EXERCISE OBJECTIVE —
Every record below needs to be written out exactly, apart from the pictures.
........
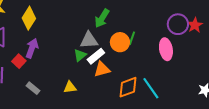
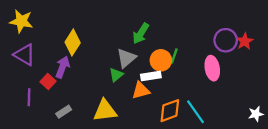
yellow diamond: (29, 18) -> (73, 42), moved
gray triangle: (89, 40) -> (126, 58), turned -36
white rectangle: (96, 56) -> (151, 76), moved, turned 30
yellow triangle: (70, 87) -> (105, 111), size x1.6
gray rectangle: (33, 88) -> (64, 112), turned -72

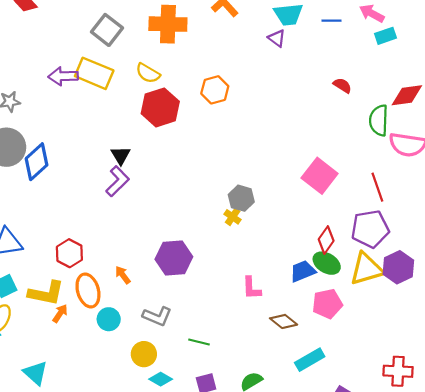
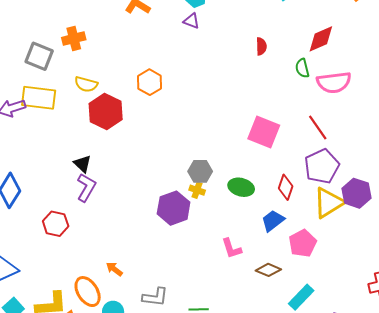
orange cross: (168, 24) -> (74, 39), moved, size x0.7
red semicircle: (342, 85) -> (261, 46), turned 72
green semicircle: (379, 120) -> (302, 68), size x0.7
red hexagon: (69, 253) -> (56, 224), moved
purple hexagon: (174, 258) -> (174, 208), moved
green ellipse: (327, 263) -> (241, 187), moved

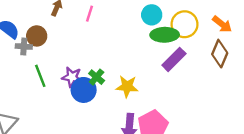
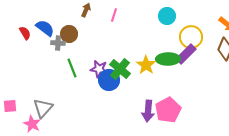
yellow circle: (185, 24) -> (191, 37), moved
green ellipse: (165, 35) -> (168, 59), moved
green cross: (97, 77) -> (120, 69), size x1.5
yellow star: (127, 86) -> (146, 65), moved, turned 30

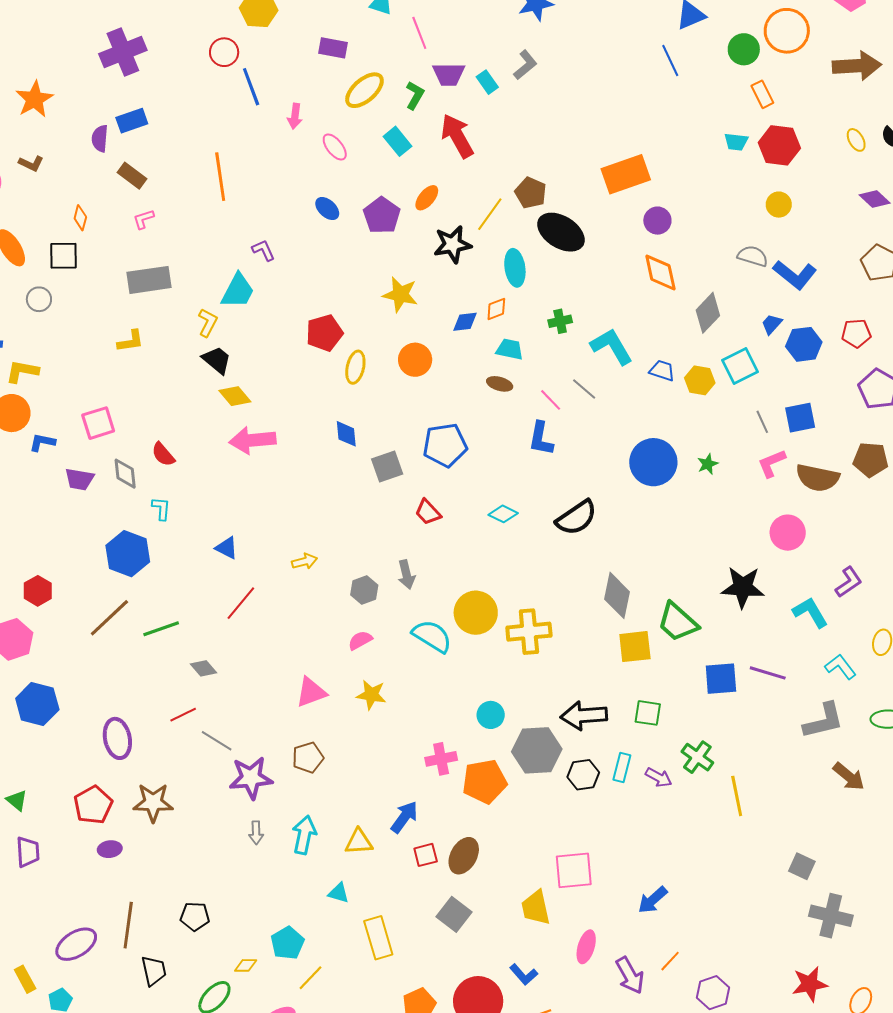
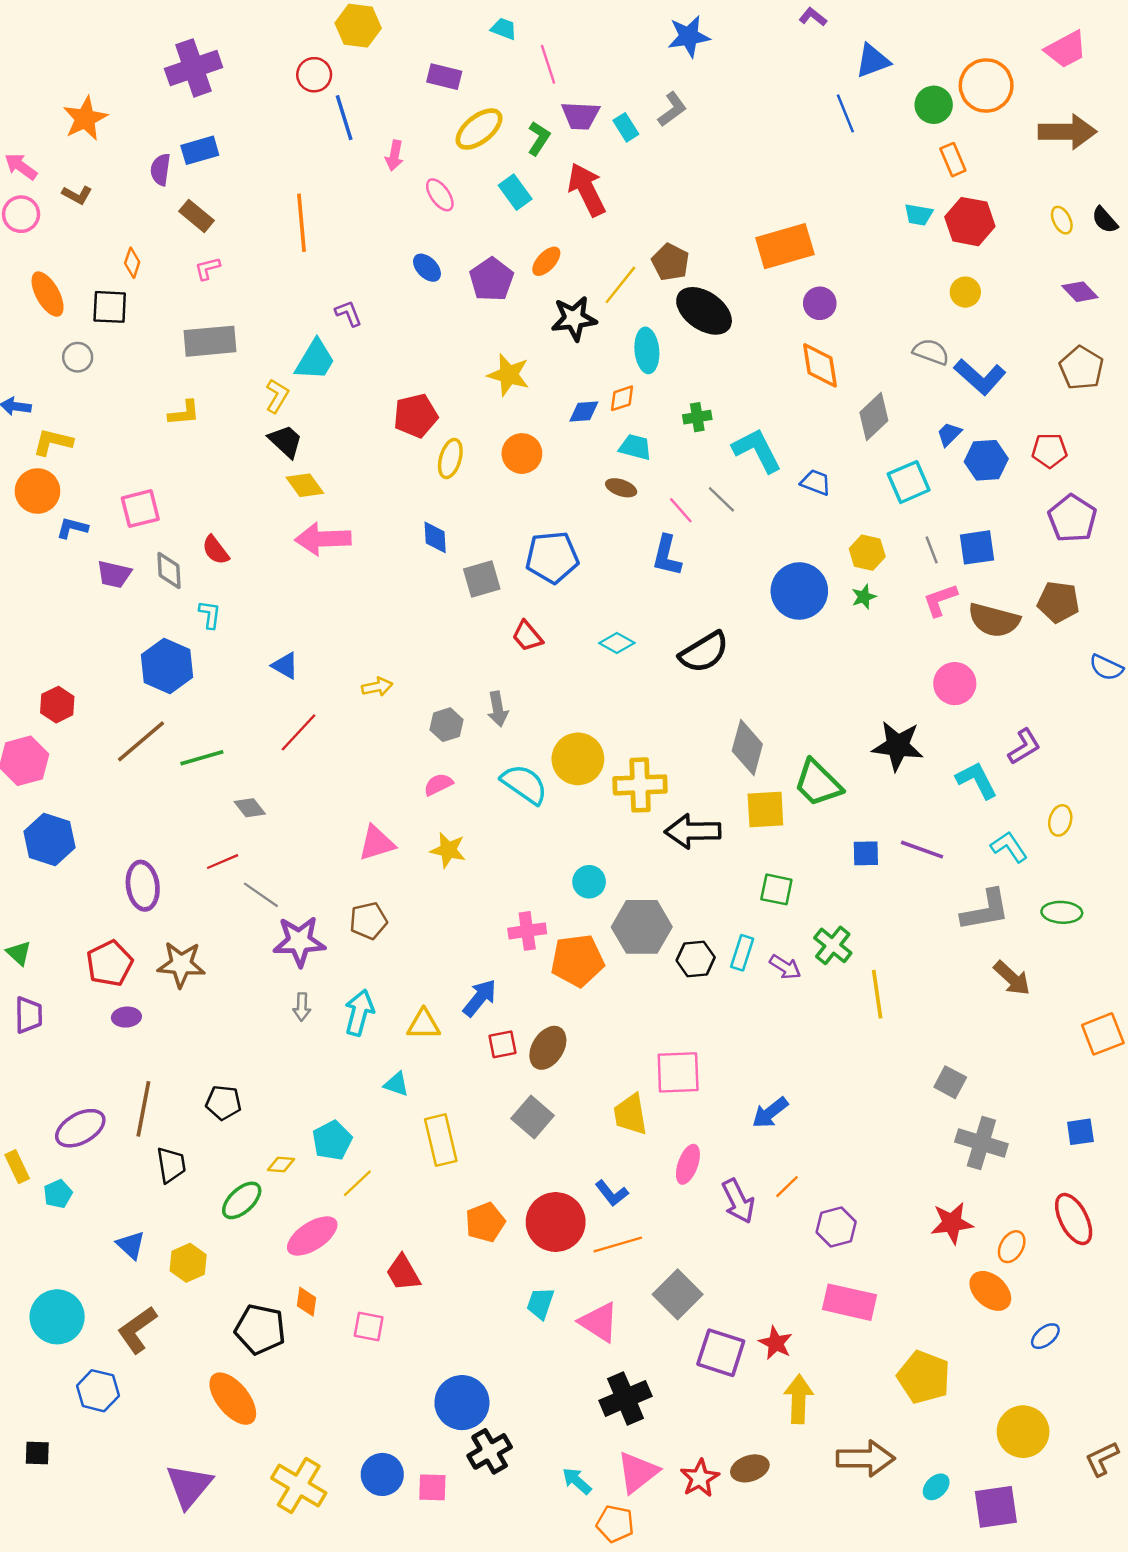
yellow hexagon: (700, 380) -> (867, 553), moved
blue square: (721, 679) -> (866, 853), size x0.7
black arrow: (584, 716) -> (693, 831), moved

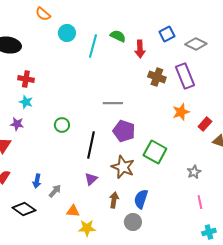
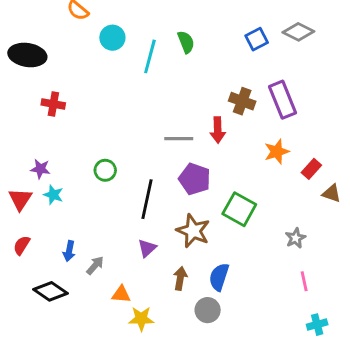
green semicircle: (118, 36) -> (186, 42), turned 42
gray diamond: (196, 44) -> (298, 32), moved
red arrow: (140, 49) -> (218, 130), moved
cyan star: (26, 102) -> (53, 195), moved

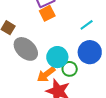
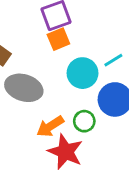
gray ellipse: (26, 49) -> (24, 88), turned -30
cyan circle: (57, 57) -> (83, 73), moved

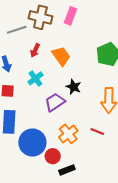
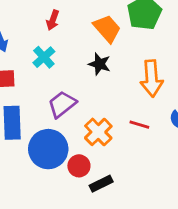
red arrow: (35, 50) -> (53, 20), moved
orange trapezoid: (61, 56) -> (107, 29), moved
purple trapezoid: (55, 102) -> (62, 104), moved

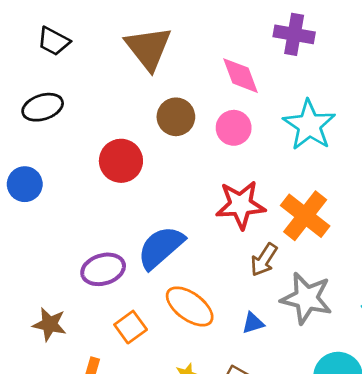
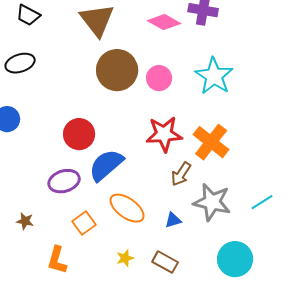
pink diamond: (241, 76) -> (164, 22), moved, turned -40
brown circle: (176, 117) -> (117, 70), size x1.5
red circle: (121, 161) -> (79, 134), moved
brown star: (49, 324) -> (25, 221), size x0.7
........
WRITTEN RESPONSE —
yellow diamond: (29, 18) -> (73, 42), moved
gray triangle: (89, 40) -> (126, 58), turned -36
white rectangle: (96, 56) -> (151, 76), moved, turned 30
yellow triangle: (70, 87) -> (105, 111), size x1.6
gray rectangle: (33, 88) -> (64, 112), turned -72

orange cross: (168, 24) -> (74, 39), moved, size x0.7
red semicircle: (342, 85) -> (261, 46), turned 72
green semicircle: (379, 120) -> (302, 68), size x0.7
red hexagon: (69, 253) -> (56, 224), moved
purple hexagon: (174, 258) -> (174, 208), moved
green ellipse: (327, 263) -> (241, 187), moved

yellow circle: (185, 24) -> (191, 37), moved
green ellipse: (165, 35) -> (168, 59), moved
green cross: (97, 77) -> (120, 69), size x1.5
yellow star: (127, 86) -> (146, 65), moved, turned 30

yellow hexagon: (700, 380) -> (867, 553), moved
blue square: (721, 679) -> (866, 853), size x0.7
black arrow: (584, 716) -> (693, 831), moved

green semicircle: (118, 36) -> (186, 42), turned 42
gray diamond: (196, 44) -> (298, 32), moved
red arrow: (140, 49) -> (218, 130), moved
cyan star: (26, 102) -> (53, 195), moved

gray ellipse: (26, 49) -> (24, 88), turned -30
cyan circle: (57, 57) -> (83, 73), moved

red arrow: (35, 50) -> (53, 20), moved
orange trapezoid: (61, 56) -> (107, 29), moved
purple trapezoid: (55, 102) -> (62, 104), moved

pink diamond: (241, 76) -> (164, 22), moved, turned -40
brown circle: (176, 117) -> (117, 70), size x1.5
red circle: (121, 161) -> (79, 134), moved
brown star: (49, 324) -> (25, 221), size x0.7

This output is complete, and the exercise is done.